Records from a dataset:
-*-*-
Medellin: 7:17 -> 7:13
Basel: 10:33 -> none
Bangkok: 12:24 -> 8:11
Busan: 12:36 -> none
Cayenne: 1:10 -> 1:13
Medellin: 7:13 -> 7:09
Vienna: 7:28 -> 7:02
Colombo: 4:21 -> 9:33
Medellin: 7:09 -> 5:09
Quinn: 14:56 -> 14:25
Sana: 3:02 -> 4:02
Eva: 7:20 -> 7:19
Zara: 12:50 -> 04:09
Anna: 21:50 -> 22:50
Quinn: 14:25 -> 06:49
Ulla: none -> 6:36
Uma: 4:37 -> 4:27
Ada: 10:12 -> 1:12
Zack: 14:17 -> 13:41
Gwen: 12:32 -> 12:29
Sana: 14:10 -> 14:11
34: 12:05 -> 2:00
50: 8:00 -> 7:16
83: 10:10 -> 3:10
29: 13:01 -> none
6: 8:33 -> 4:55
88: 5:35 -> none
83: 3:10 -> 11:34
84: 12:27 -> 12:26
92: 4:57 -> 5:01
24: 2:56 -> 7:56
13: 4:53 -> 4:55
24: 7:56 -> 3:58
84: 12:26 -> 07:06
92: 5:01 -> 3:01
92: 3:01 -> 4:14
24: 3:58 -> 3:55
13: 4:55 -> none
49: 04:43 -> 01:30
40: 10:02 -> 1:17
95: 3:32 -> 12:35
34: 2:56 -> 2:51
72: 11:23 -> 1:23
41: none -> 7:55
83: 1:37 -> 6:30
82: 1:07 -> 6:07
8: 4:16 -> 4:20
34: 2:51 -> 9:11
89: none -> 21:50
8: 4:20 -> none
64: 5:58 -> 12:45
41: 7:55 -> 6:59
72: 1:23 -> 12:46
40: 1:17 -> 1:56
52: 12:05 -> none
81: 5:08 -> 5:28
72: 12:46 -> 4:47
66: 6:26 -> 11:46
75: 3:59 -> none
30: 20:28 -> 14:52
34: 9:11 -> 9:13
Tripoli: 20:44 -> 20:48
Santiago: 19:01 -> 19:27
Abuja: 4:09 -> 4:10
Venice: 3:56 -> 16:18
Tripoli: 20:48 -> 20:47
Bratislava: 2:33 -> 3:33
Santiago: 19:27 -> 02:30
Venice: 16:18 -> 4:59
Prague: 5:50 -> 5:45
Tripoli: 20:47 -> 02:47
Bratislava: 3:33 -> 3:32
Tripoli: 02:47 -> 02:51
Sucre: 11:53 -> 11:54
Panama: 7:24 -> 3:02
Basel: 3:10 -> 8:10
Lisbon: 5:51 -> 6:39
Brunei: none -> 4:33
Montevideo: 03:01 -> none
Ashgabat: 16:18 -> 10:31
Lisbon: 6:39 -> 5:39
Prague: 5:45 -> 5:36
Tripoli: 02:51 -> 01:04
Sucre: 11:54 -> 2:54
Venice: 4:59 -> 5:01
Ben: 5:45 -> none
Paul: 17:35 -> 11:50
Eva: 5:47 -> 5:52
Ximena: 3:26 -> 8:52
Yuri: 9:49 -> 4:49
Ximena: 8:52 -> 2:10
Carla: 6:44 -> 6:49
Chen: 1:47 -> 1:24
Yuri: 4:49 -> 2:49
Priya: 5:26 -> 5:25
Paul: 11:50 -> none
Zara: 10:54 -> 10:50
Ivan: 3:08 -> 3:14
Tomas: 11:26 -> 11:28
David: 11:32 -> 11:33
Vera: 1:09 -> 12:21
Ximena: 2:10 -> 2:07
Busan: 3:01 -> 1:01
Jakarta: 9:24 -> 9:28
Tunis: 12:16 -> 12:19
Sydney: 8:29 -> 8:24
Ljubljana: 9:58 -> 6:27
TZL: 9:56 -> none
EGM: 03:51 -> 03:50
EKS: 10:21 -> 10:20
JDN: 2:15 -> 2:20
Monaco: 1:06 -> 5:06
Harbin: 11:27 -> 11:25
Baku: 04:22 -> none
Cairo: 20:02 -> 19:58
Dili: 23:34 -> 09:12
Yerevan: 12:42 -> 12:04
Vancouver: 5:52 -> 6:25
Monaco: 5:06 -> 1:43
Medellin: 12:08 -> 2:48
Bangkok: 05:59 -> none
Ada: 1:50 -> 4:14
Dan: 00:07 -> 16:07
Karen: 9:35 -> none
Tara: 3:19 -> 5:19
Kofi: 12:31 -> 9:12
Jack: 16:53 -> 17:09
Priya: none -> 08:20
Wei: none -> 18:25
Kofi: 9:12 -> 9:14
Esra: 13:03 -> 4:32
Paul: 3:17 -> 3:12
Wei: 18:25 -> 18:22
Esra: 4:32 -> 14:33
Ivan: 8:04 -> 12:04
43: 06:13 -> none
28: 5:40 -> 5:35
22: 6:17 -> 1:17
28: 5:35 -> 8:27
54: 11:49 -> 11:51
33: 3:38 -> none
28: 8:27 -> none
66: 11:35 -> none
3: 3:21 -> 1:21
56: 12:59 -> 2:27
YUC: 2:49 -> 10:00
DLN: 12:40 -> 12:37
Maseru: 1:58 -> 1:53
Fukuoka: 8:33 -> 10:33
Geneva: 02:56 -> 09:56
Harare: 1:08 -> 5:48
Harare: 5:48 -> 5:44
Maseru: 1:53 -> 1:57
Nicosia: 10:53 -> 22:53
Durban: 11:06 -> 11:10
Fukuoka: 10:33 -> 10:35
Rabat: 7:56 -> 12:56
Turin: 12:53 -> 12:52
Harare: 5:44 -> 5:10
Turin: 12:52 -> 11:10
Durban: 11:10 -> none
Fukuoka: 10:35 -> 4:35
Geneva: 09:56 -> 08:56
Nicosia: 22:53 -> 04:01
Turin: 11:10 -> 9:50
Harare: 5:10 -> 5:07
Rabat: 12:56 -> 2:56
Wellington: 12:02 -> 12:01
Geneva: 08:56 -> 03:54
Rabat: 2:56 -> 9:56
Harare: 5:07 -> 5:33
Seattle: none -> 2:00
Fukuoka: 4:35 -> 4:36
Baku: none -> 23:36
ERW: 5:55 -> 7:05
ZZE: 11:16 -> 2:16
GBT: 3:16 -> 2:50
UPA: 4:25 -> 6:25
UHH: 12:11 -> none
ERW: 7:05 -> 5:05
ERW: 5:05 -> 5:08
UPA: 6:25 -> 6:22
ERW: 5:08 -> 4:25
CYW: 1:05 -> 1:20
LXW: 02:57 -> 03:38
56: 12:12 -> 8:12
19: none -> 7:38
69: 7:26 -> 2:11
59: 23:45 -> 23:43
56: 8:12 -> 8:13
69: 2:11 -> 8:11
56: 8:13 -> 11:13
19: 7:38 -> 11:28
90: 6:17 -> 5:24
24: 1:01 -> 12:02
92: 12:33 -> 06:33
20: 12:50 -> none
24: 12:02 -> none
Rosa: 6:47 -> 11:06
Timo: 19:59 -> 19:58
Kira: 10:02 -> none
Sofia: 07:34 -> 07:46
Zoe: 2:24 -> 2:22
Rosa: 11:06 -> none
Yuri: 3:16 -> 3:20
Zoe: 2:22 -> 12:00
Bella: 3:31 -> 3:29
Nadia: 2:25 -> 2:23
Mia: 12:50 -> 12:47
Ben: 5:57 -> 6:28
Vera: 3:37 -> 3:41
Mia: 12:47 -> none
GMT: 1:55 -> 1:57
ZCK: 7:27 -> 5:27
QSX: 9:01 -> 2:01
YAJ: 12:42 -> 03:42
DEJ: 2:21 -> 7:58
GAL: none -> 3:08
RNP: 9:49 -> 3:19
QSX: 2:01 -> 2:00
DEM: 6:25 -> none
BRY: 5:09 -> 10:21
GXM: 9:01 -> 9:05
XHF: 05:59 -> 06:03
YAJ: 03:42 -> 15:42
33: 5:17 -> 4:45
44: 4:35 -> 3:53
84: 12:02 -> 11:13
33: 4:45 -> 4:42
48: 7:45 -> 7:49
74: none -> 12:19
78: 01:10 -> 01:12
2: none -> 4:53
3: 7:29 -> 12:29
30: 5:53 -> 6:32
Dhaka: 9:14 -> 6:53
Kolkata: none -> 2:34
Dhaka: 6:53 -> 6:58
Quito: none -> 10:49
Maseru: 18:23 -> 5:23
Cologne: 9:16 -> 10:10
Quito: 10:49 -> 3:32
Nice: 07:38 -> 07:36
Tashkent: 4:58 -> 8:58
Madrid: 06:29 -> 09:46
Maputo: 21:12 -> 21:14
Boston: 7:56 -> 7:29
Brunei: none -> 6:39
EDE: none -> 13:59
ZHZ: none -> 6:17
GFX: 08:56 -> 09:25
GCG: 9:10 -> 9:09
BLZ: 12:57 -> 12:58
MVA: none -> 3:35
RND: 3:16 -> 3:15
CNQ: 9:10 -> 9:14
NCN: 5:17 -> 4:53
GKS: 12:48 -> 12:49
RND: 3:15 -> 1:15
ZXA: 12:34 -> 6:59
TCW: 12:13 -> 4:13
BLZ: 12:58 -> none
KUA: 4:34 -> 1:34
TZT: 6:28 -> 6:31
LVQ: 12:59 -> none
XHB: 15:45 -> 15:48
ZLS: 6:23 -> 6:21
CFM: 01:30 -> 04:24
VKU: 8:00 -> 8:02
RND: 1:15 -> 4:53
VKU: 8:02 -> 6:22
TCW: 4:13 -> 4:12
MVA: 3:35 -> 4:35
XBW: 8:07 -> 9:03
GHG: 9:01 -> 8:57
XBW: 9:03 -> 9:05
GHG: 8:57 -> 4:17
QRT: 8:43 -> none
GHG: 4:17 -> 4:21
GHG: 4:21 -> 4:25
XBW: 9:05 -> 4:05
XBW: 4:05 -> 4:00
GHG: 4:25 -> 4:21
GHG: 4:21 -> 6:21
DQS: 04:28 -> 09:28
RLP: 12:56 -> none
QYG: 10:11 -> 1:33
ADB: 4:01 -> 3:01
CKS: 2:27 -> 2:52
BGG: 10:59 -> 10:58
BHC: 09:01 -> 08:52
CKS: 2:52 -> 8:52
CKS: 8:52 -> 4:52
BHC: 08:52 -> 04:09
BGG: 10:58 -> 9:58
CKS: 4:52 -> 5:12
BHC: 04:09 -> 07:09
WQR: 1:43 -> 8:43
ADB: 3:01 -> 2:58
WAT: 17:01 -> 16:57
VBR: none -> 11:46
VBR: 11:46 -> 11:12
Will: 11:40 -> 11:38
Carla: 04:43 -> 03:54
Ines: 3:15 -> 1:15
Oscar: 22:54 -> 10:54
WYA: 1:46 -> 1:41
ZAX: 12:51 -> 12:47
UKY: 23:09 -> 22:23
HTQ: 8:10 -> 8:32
-*-*-
*EXERCISE DETAILS*. Rewrite the stretch from the start of the entries through the line containing "Zara: 10:54 -> 10:50", swapping "Tripoli" for "Tunis" and leaving everything else unchanged.

*PROBLEM SOLUTION*.
Medellin: 7:17 -> 7:13
Basel: 10:33 -> none
Bangkok: 12:24 -> 8:11
Busan: 12:36 -> none
Cayenne: 1:10 -> 1:13
Medellin: 7:13 -> 7:09
Vienna: 7:28 -> 7:02
Colombo: 4:21 -> 9:33
Medellin: 7:09 -> 5:09
Quinn: 14:56 -> 14:25
Sana: 3:02 -> 4:02
Eva: 7:20 -> 7:19
Zara: 12:50 -> 04:09
Anna: 21:50 -> 22:50
Quinn: 14:25 -> 06:49
Ulla: none -> 6:36
Uma: 4:37 -> 4:27
Ada: 10:12 -> 1:12
Zack: 14:17 -> 13:41
Gwen: 12:32 -> 12:29
Sana: 14:10 -> 14:11
34: 12:05 -> 2:00
50: 8:00 -> 7:16
83: 10:10 -> 3:10
29: 13:01 -> none
6: 8:33 -> 4:55
88: 5:35 -> none
83: 3:10 -> 11:34
84: 12:27 -> 12:26
92: 4:57 -> 5:01
24: 2:56 -> 7:56
13: 4:53 -> 4:55
24: 7:56 -> 3:58
84: 12:26 -> 07:06
92: 5:01 -> 3:01
92: 3:01 -> 4:14
24: 3:58 -> 3:55
13: 4:55 -> none
49: 04:43 -> 01:30
40: 10:02 -> 1:17
95: 3:32 -> 12:35
34: 2:56 -> 2:51
72: 11:23 -> 1:23
41: none -> 7:55
83: 1:37 -> 6:30
82: 1:07 -> 6:07
8: 4:16 -> 4:20
34: 2:51 -> 9:11
89: none -> 21:50
8: 4:20 -> none
64: 5:58 -> 12:45
41: 7:55 -> 6:59
72: 1:23 -> 12:46
40: 1:17 -> 1:56
52: 12:05 -> none
81: 5:08 -> 5:28
72: 12:46 -> 4:47
66: 6:26 -> 11:46
75: 3:59 -> none
30: 20:28 -> 14:52
34: 9:11 -> 9:13
Tunis: 20:44 -> 20:48
Santiago: 19:01 -> 19:27
Abuja: 4:09 -> 4:10
Venice: 3:56 -> 16:18
Tunis: 20:48 -> 20:47
Bratislava: 2:33 -> 3:33
Santiago: 19:27 -> 02:30
Venice: 16:18 -> 4:59
Prague: 5:50 -> 5:45
Tunis: 20:47 -> 02:47
Bratislava: 3:33 -> 3:32
Tunis: 02:47 -> 02:51
Sucre: 11:53 -> 11:54
Panama: 7:24 -> 3:02
Basel: 3:10 -> 8:10
Lisbon: 5:51 -> 6:39
Brunei: none -> 4:33
Montevideo: 03:01 -> none
Ashgabat: 16:18 -> 10:31
Lisbon: 6:39 -> 5:39
Prague: 5:45 -> 5:36
Tunis: 02:51 -> 01:04
Sucre: 11:54 -> 2:54
Venice: 4:59 -> 5:01
Ben: 5:45 -> none
Paul: 17:35 -> 11:50
Eva: 5:47 -> 5:52
Ximena: 3:26 -> 8:52
Yuri: 9:49 -> 4:49
Ximena: 8:52 -> 2:10
Carla: 6:44 -> 6:49
Chen: 1:47 -> 1:24
Yuri: 4:49 -> 2:49
Priya: 5:26 -> 5:25
Paul: 11:50 -> none
Zara: 10:54 -> 10:50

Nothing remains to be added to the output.